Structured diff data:
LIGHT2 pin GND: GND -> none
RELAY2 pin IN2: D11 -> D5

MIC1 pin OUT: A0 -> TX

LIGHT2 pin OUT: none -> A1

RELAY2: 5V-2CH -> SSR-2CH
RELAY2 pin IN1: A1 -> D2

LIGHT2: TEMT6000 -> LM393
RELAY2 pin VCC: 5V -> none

* * *

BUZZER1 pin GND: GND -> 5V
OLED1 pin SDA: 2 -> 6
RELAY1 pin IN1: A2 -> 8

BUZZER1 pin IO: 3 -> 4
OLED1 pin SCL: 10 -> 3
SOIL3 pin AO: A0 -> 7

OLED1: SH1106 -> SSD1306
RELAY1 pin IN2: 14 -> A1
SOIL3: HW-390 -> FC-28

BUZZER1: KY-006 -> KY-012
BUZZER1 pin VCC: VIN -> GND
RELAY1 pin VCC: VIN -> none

* * *

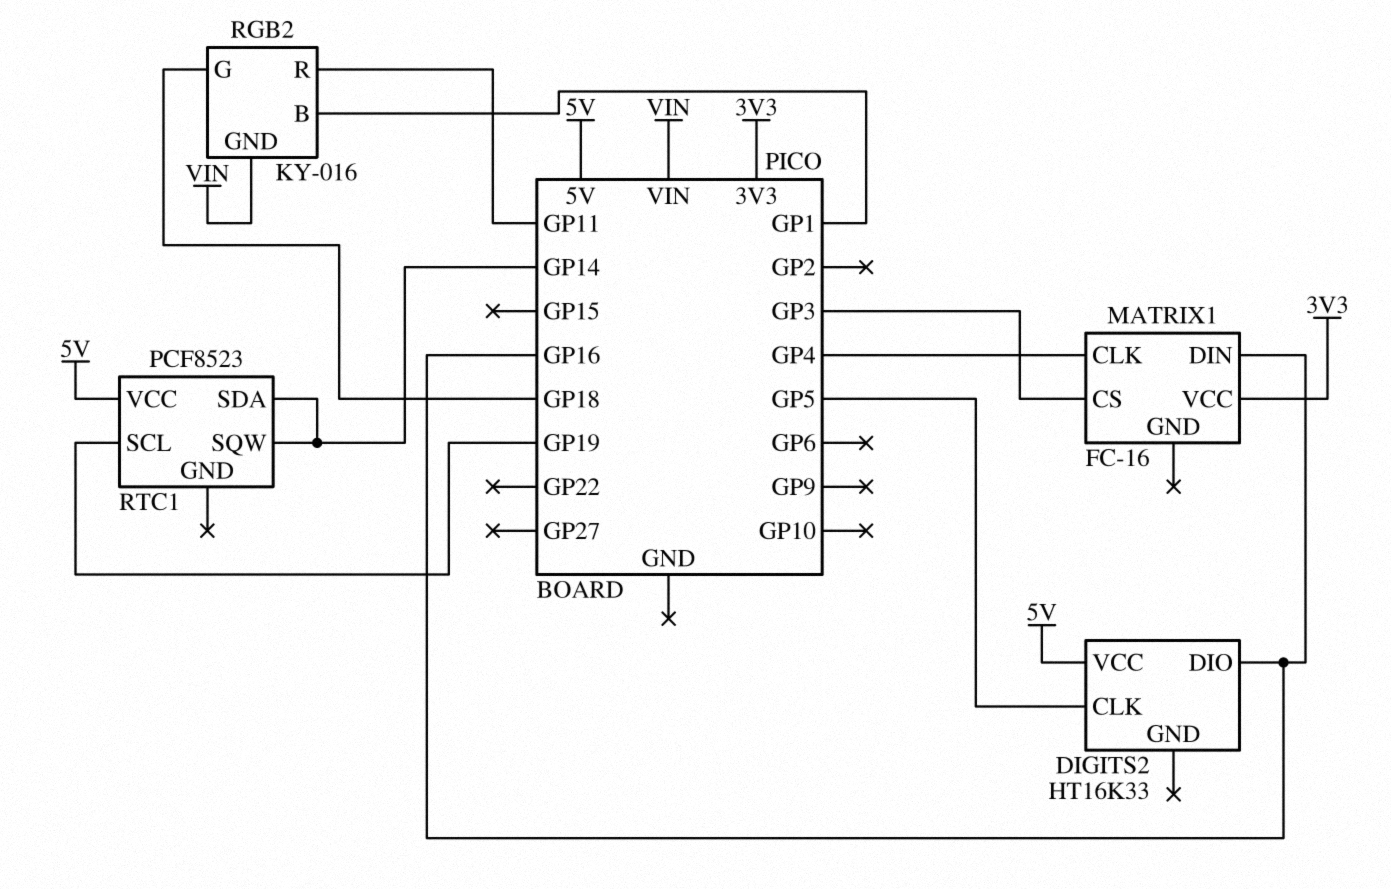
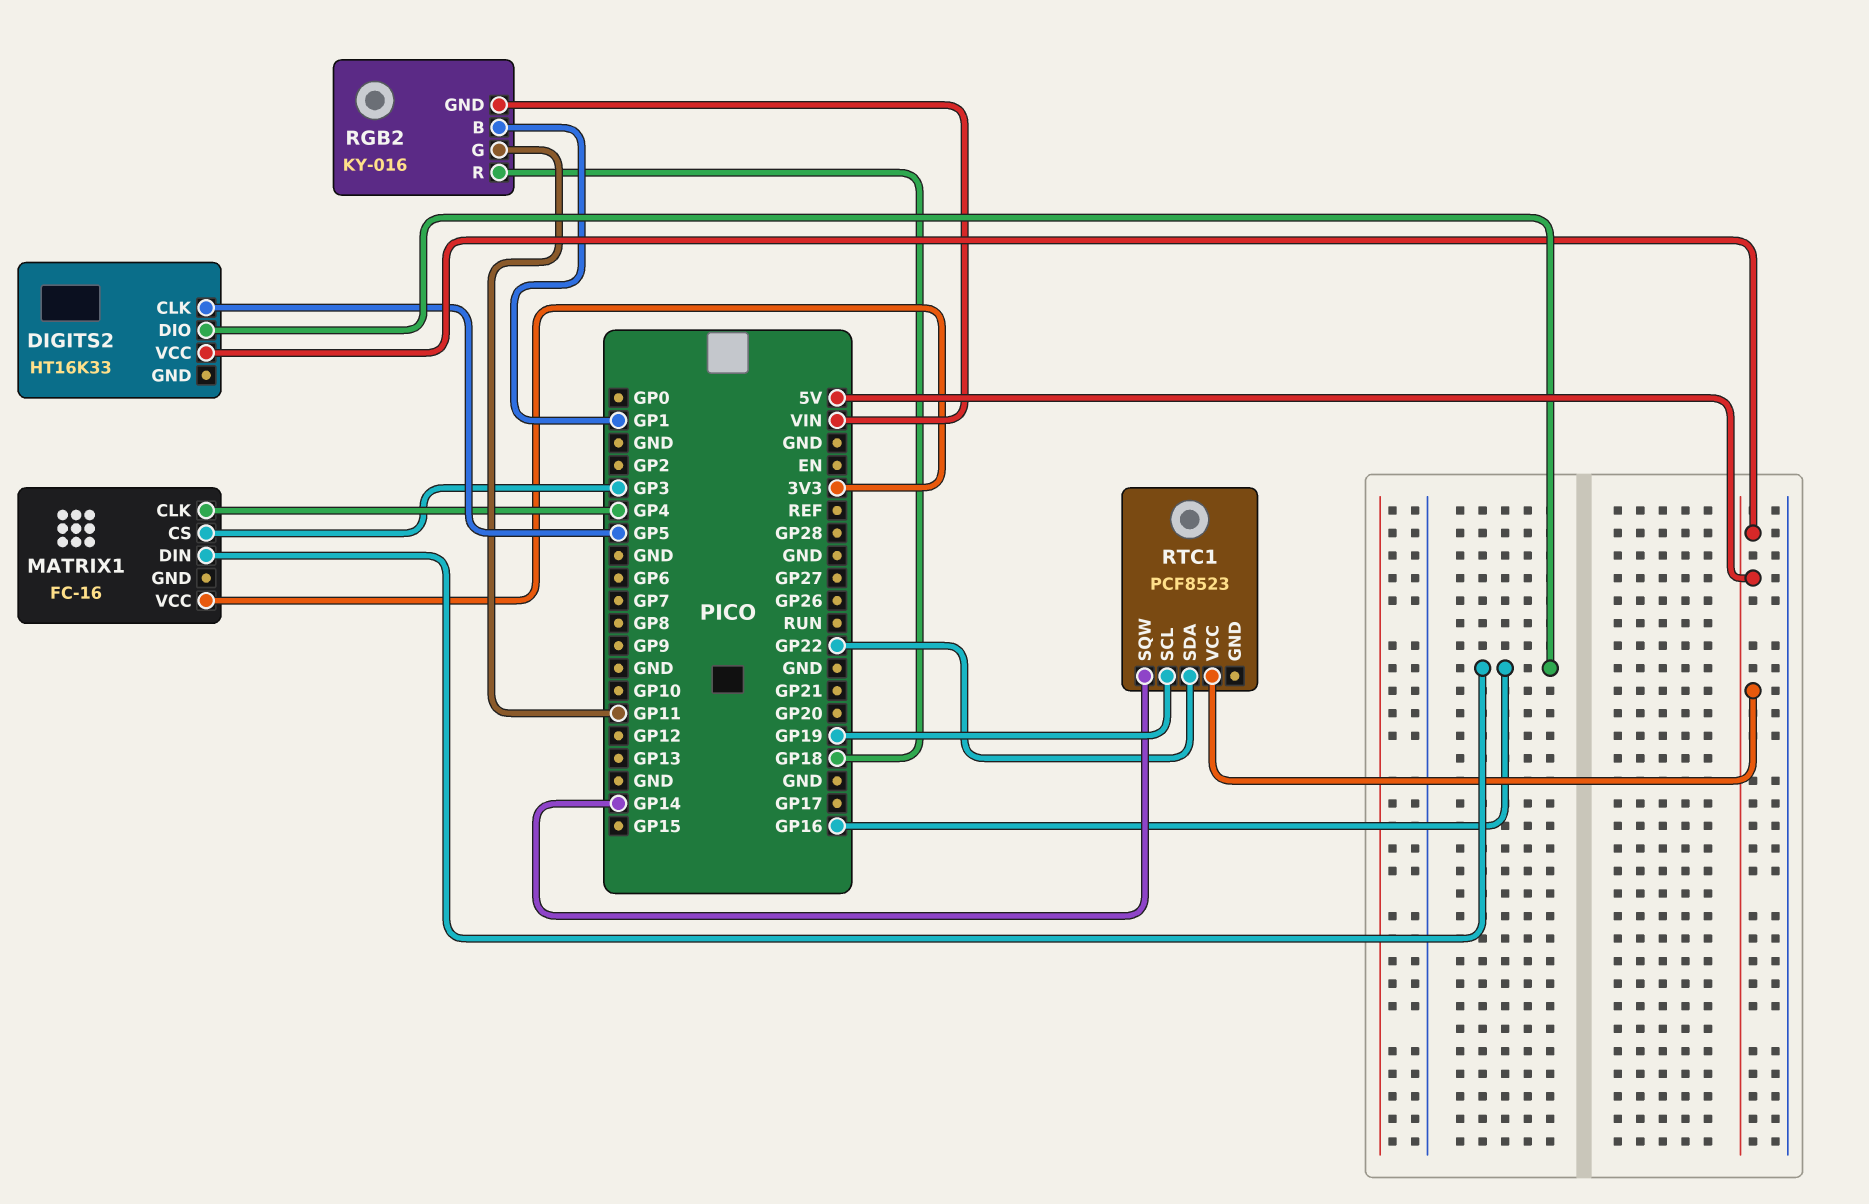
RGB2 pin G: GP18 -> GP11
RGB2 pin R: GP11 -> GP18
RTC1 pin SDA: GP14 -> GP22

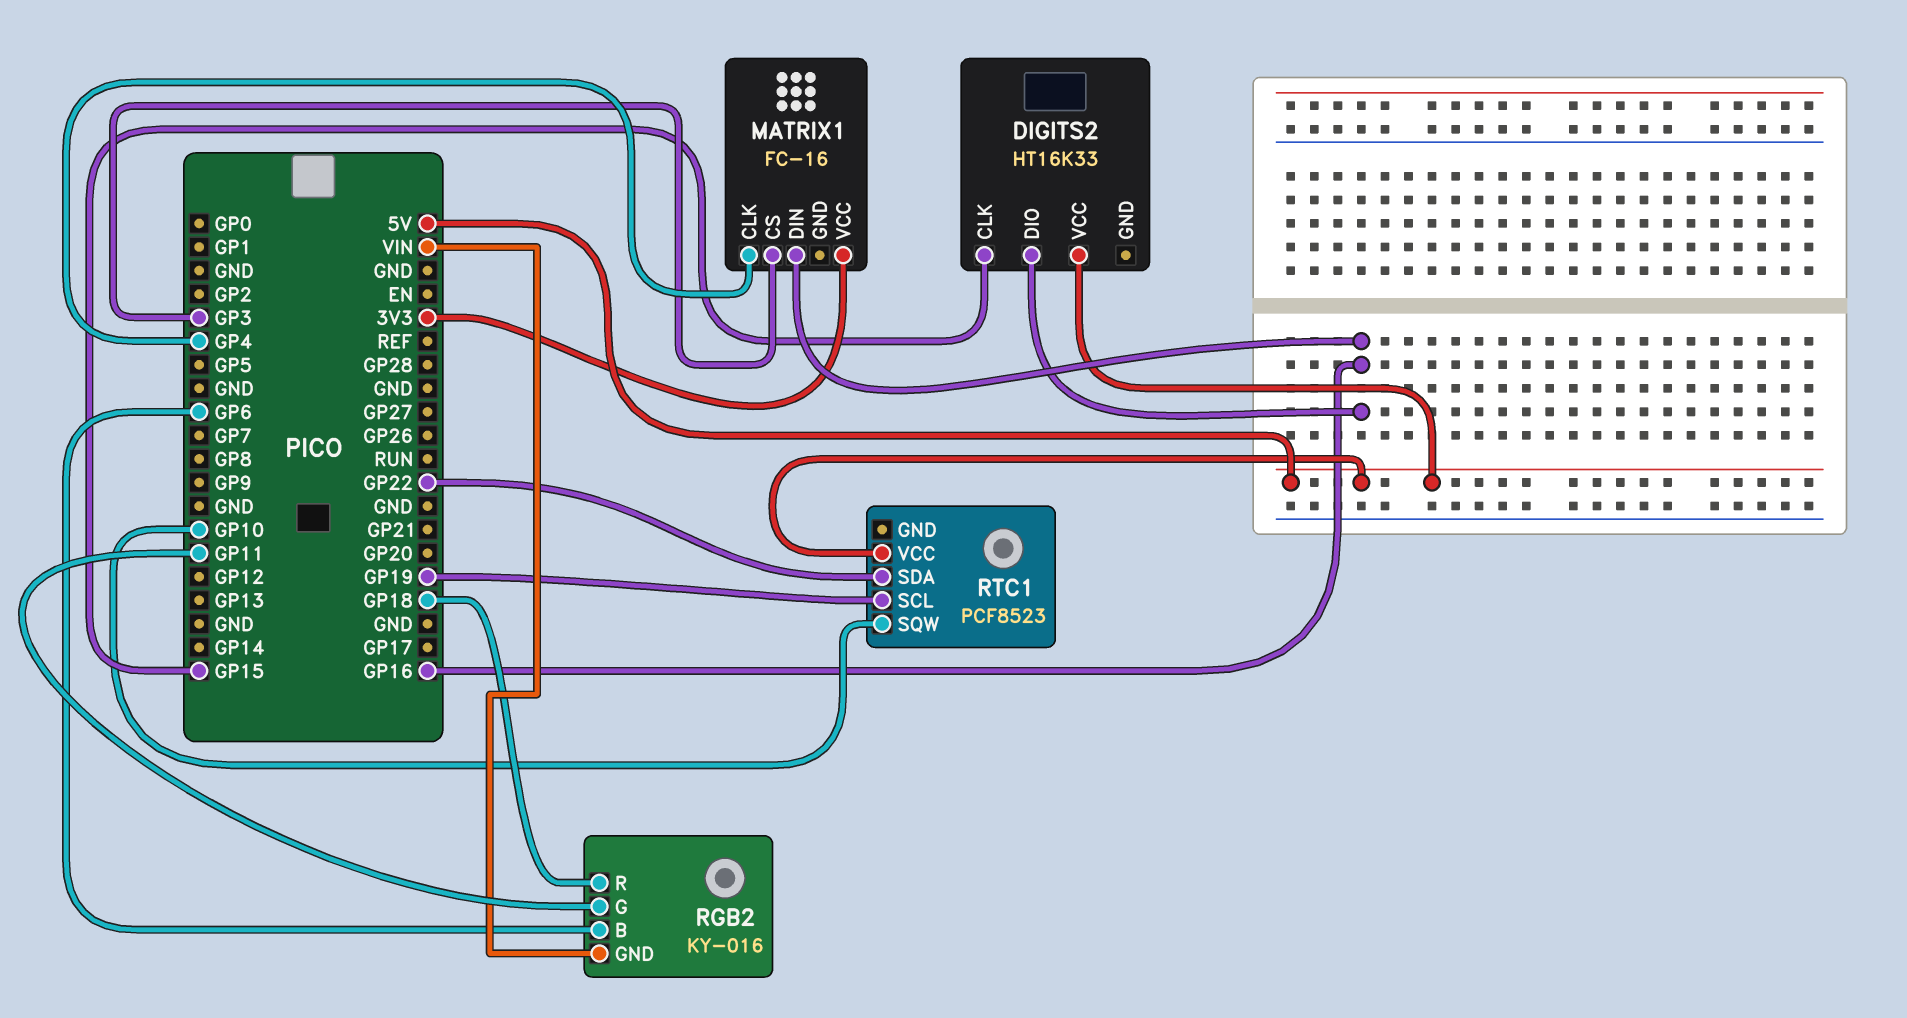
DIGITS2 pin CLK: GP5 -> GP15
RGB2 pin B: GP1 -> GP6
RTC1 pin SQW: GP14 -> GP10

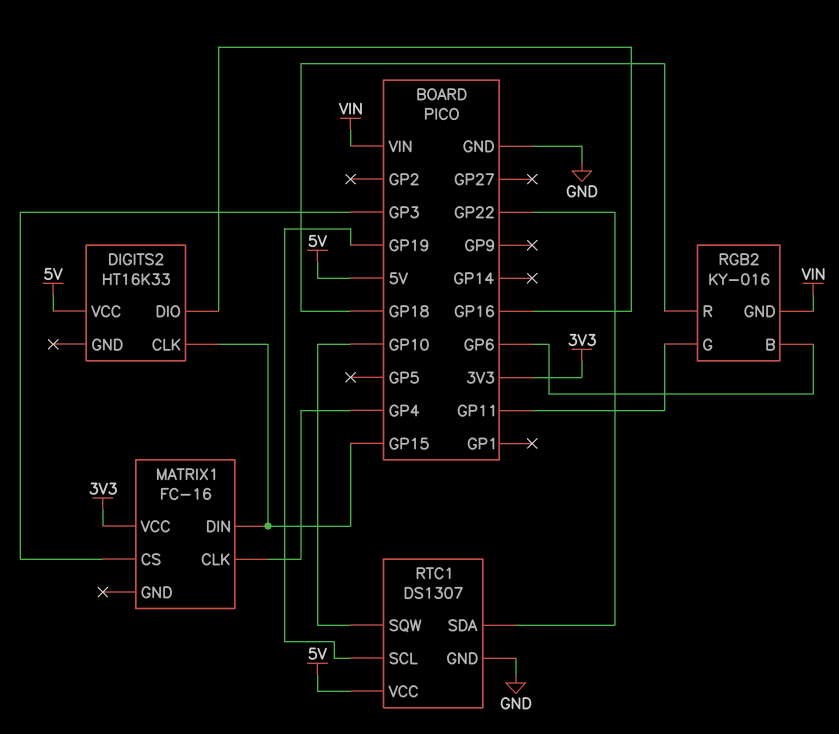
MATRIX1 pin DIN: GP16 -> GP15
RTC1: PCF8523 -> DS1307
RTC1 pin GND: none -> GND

TO DO -> Give back precisely the lines above that start at the line containing "OLED1 pin SCL: 10 -> 3" and end at the line containing "RELAY1 pin VCC: VIN -> none", inclusive. No other lines belong in the output.

TASK RESPONSE ->
OLED1 pin SCL: 10 -> 3
SOIL3 pin AO: A0 -> 7

OLED1: SH1106 -> SSD1306
RELAY1 pin IN2: 14 -> A1
SOIL3: HW-390 -> FC-28

BUZZER1: KY-006 -> KY-012
BUZZER1 pin VCC: VIN -> GND
RELAY1 pin VCC: VIN -> none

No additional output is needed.